Exercise:
With pictures left out, output exactly the lines from the line holding "The carnet [violet]" through the end of the data, both included.

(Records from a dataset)
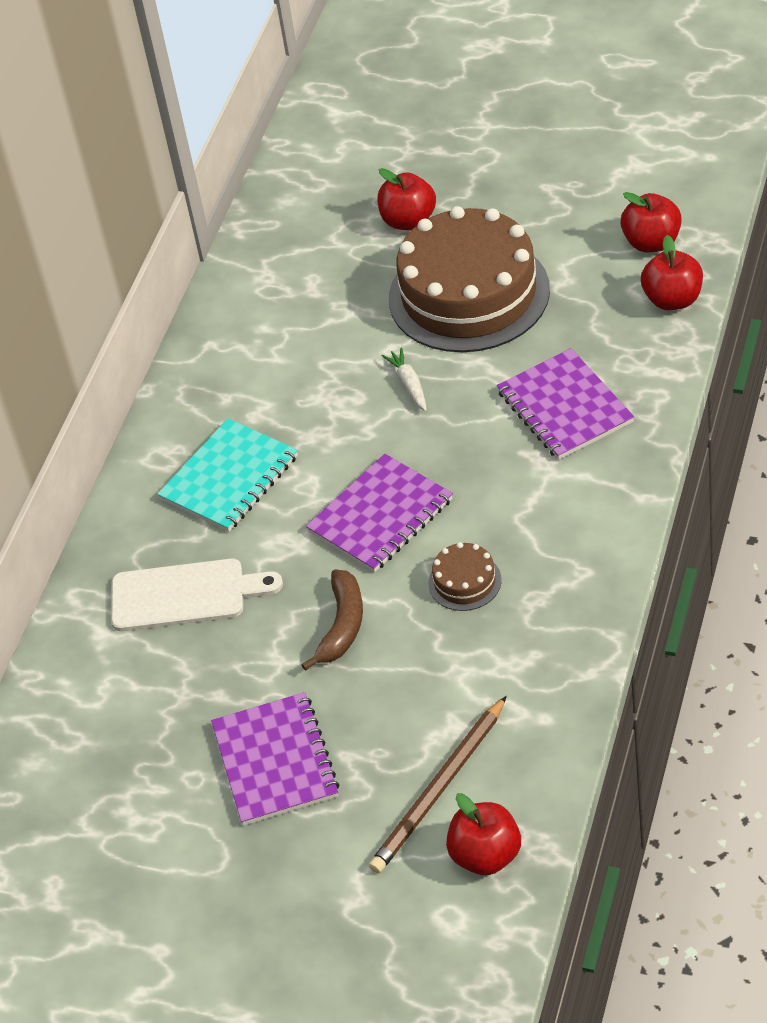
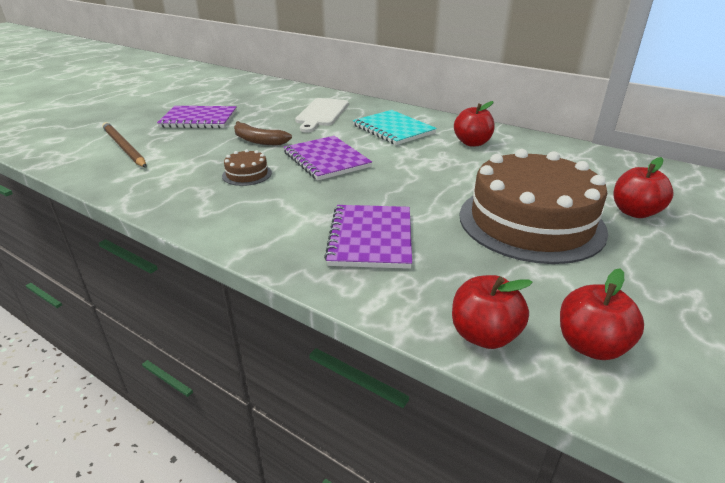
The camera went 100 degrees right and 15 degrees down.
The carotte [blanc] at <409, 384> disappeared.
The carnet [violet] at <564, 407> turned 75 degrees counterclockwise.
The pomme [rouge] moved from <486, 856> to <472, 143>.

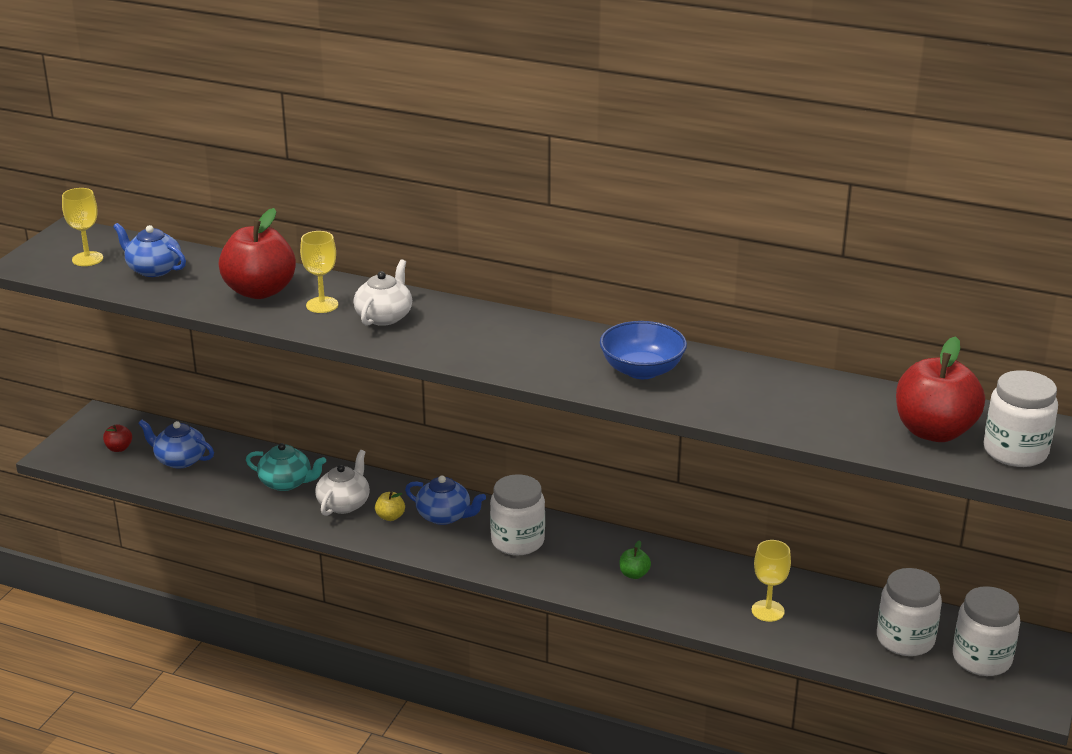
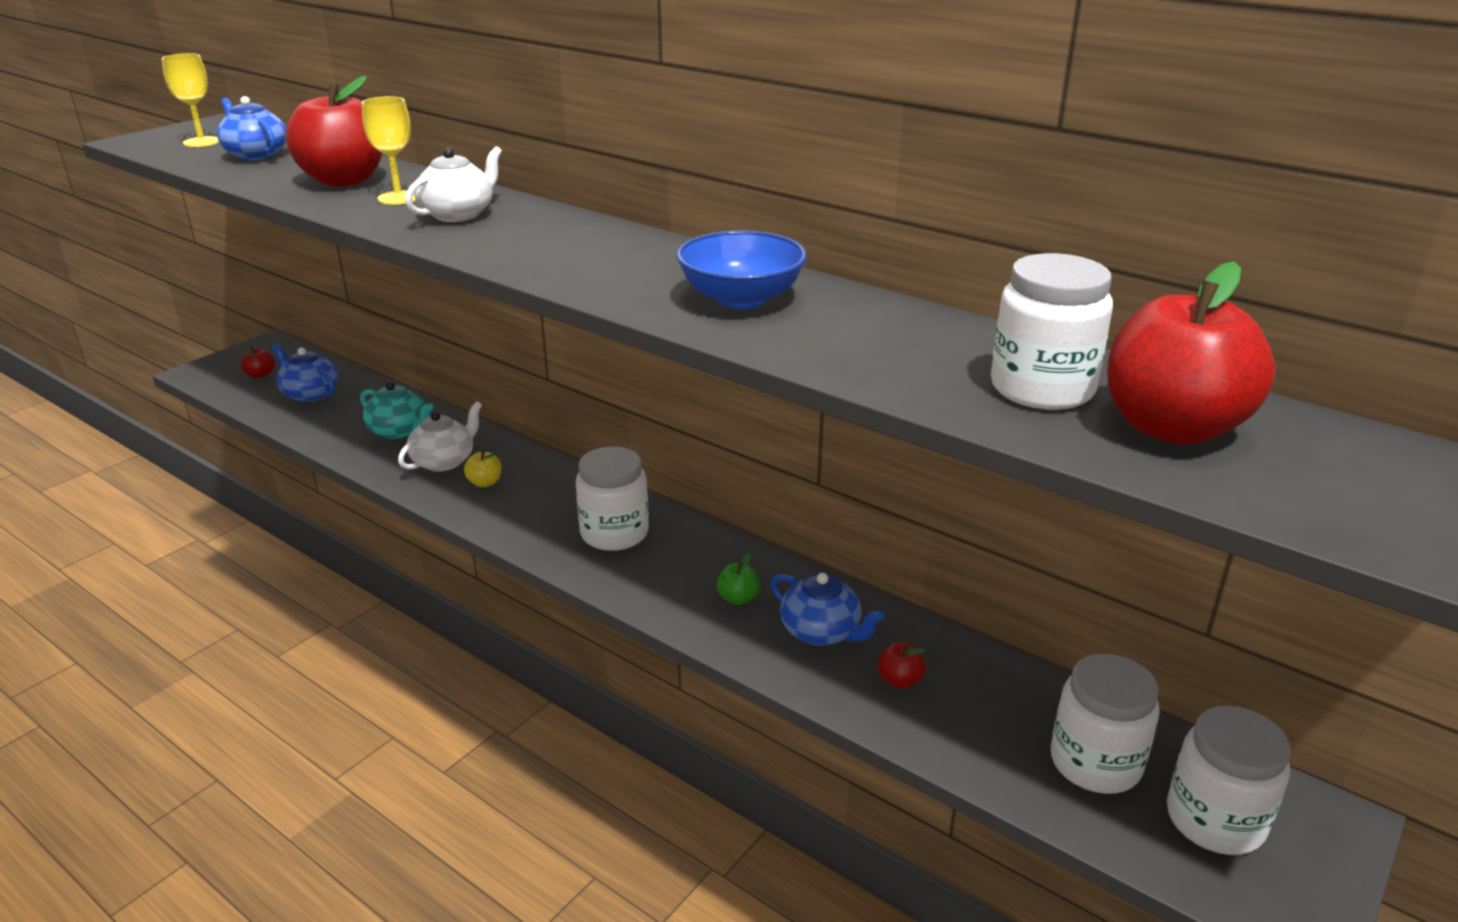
The camera went 15 degrees right and 0 degrees up.
The bocal [blanc] moved from <1015, 451> to <1042, 389>.
The théière [bleu] moved from <444, 516> to <821, 632>.
The verre à pied [jaune] at <768, 611> was replaced by the pomme [rouge] at <900, 680>.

Output for this exercise:
The carnet [violet] at <564, 407> turned 75 degrees counterclockwise.
The pomme [rouge] moved from <486, 856> to <472, 143>.

The camera went 15 degrees right and 0 degrees up.
The bocal [blanc] moved from <1015, 451> to <1042, 389>.
The théière [bleu] moved from <444, 516> to <821, 632>.
The verre à pied [jaune] at <768, 611> was replaced by the pomme [rouge] at <900, 680>.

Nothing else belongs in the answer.